[Coordinate-based object records]
▬▬▬

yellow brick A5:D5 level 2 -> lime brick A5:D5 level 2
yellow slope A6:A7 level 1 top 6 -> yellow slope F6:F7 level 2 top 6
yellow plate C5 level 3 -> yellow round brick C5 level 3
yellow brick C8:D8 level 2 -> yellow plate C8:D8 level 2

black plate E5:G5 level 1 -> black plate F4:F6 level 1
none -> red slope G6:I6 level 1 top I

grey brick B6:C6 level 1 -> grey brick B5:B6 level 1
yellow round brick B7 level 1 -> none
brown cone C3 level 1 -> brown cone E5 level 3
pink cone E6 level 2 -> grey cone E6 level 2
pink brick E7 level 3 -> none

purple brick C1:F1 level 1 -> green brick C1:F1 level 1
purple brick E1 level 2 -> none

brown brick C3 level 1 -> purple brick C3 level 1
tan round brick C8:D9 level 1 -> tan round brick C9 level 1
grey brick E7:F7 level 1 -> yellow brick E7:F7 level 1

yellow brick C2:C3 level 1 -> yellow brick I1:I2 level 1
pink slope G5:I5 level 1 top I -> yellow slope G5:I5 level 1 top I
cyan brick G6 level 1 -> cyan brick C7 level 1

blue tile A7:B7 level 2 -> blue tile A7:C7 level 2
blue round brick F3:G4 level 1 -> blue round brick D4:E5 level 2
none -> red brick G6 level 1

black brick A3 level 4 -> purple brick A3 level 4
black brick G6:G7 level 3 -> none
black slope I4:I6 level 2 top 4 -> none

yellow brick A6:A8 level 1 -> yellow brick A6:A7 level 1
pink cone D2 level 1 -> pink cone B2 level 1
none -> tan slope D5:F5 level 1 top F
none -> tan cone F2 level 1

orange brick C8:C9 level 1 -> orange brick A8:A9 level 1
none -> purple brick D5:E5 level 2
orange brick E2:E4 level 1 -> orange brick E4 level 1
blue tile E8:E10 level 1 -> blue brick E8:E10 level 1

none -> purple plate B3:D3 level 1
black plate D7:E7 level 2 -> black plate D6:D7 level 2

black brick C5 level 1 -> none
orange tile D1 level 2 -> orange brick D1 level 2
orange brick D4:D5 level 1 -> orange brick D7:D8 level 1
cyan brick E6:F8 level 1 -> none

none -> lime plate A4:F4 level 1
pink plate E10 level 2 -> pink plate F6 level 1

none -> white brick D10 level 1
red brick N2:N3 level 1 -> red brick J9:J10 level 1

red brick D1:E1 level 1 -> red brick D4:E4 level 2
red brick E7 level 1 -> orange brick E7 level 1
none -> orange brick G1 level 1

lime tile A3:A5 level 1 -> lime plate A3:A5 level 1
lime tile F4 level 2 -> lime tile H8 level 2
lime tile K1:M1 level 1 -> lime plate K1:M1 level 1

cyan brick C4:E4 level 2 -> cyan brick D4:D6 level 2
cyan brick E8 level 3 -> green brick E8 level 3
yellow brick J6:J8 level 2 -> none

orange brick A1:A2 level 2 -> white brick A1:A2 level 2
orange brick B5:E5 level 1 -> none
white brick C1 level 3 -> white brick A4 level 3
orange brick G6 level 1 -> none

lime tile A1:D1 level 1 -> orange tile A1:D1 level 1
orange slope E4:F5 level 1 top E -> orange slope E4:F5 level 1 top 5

▬▬▬

About this exercise.
Transcribe every record above exactly as it appears.

Your solution.
yellow brick A5:D5 level 2 -> lime brick A5:D5 level 2
yellow slope A6:A7 level 1 top 6 -> yellow slope F6:F7 level 2 top 6
yellow plate C5 level 3 -> yellow round brick C5 level 3
yellow brick C8:D8 level 2 -> yellow plate C8:D8 level 2

black plate E5:G5 level 1 -> black plate F4:F6 level 1
none -> red slope G6:I6 level 1 top I

grey brick B6:C6 level 1 -> grey brick B5:B6 level 1
yellow round brick B7 level 1 -> none
brown cone C3 level 1 -> brown cone E5 level 3
pink cone E6 level 2 -> grey cone E6 level 2
pink brick E7 level 3 -> none

purple brick C1:F1 level 1 -> green brick C1:F1 level 1
purple brick E1 level 2 -> none

brown brick C3 level 1 -> purple brick C3 level 1
tan round brick C8:D9 level 1 -> tan round brick C9 level 1
grey brick E7:F7 level 1 -> yellow brick E7:F7 level 1

yellow brick C2:C3 level 1 -> yellow brick I1:I2 level 1
pink slope G5:I5 level 1 top I -> yellow slope G5:I5 level 1 top I
cyan brick G6 level 1 -> cyan brick C7 level 1

blue tile A7:B7 level 2 -> blue tile A7:C7 level 2
blue round brick F3:G4 level 1 -> blue round brick D4:E5 level 2
none -> red brick G6 level 1

black brick A3 level 4 -> purple brick A3 level 4
black brick G6:G7 level 3 -> none
black slope I4:I6 level 2 top 4 -> none

yellow brick A6:A8 level 1 -> yellow brick A6:A7 level 1
pink cone D2 level 1 -> pink cone B2 level 1
none -> tan slope D5:F5 level 1 top F
none -> tan cone F2 level 1

orange brick C8:C9 level 1 -> orange brick A8:A9 level 1
none -> purple brick D5:E5 level 2
orange brick E2:E4 level 1 -> orange brick E4 level 1
blue tile E8:E10 level 1 -> blue brick E8:E10 level 1

none -> purple plate B3:D3 level 1
black plate D7:E7 level 2 -> black plate D6:D7 level 2

black brick C5 level 1 -> none
orange tile D1 level 2 -> orange brick D1 level 2
orange brick D4:D5 level 1 -> orange brick D7:D8 level 1
cyan brick E6:F8 level 1 -> none

none -> lime plate A4:F4 level 1
pink plate E10 level 2 -> pink plate F6 level 1

none -> white brick D10 level 1
red brick N2:N3 level 1 -> red brick J9:J10 level 1

red brick D1:E1 level 1 -> red brick D4:E4 level 2
red brick E7 level 1 -> orange brick E7 level 1
none -> orange brick G1 level 1

lime tile A3:A5 level 1 -> lime plate A3:A5 level 1
lime tile F4 level 2 -> lime tile H8 level 2
lime tile K1:M1 level 1 -> lime plate K1:M1 level 1

cyan brick C4:E4 level 2 -> cyan brick D4:D6 level 2
cyan brick E8 level 3 -> green brick E8 level 3
yellow brick J6:J8 level 2 -> none

orange brick A1:A2 level 2 -> white brick A1:A2 level 2
orange brick B5:E5 level 1 -> none
white brick C1 level 3 -> white brick A4 level 3
orange brick G6 level 1 -> none

lime tile A1:D1 level 1 -> orange tile A1:D1 level 1
orange slope E4:F5 level 1 top E -> orange slope E4:F5 level 1 top 5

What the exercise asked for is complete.